> _Required action_:
Find the lines below in which the string "bowling" occurs. Copy each one.

> _Dataset records_:
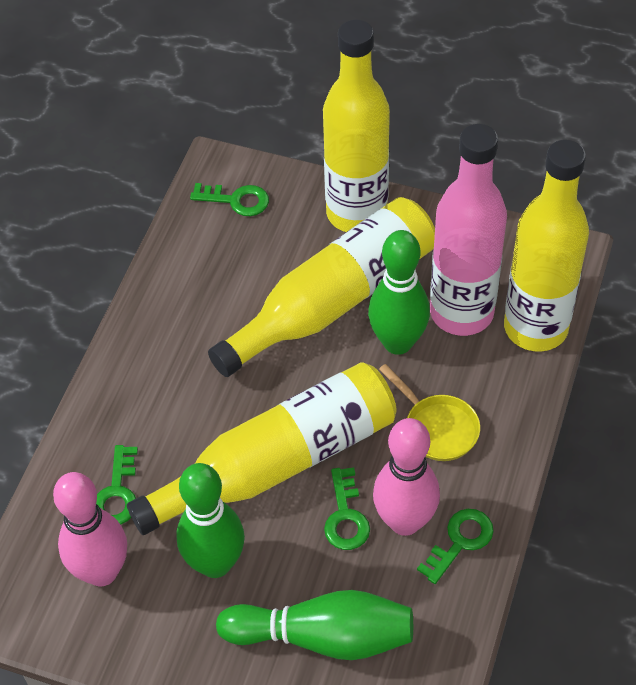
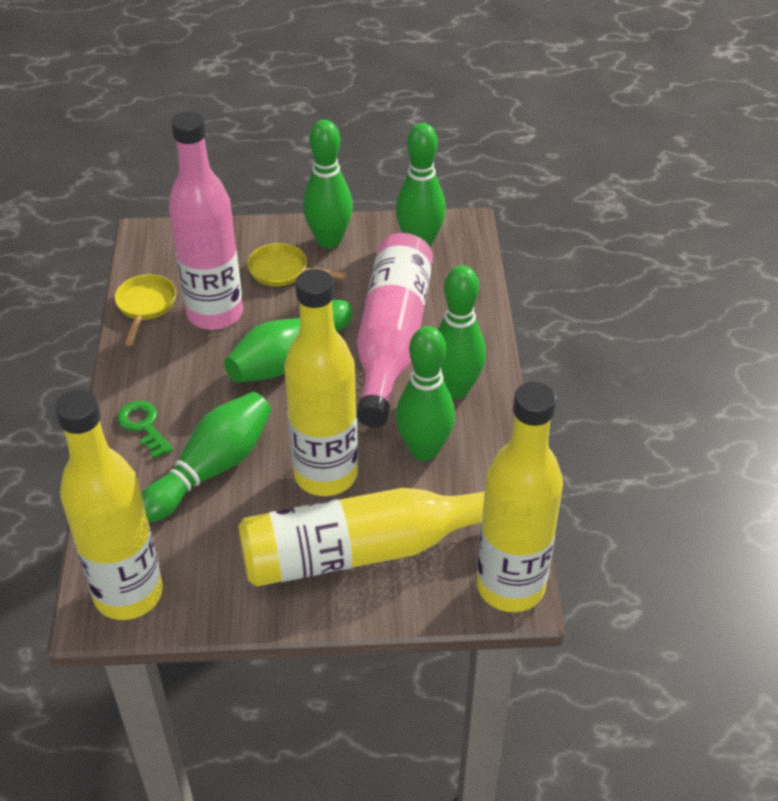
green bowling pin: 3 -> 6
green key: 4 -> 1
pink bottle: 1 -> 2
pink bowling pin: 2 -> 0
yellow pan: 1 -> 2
==
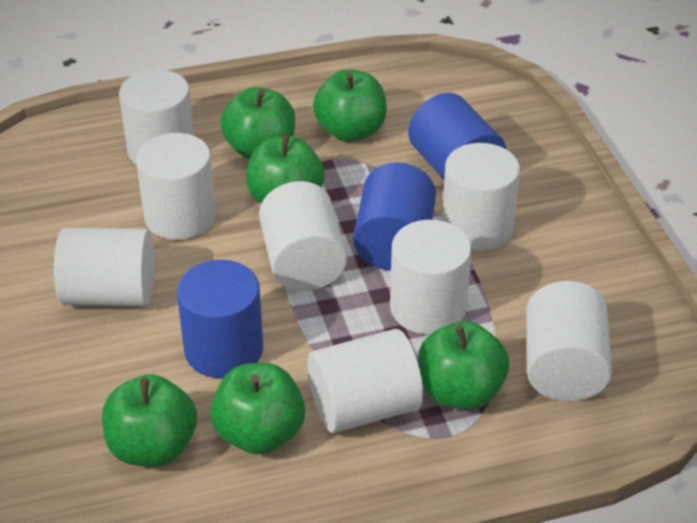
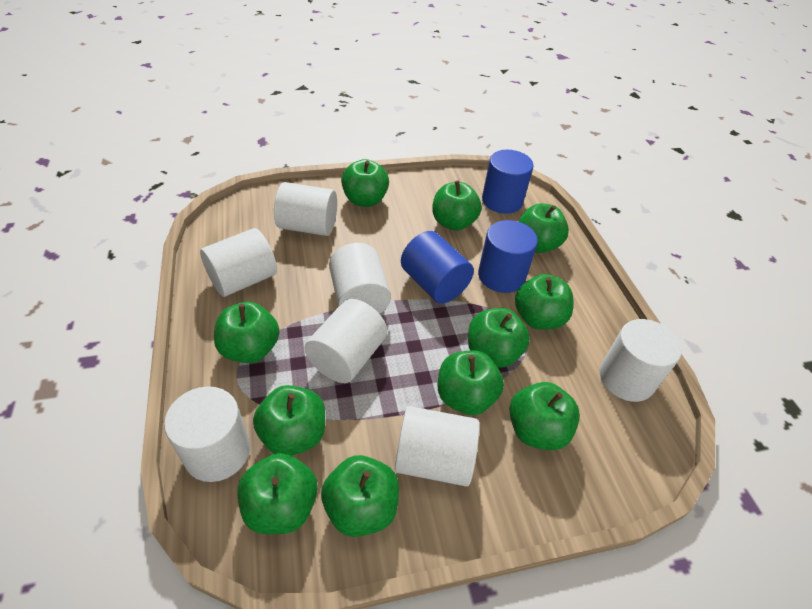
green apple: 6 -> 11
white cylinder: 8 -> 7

> _Response area_:
green bowling pin: 3 -> 6
pink bowling pin: 2 -> 0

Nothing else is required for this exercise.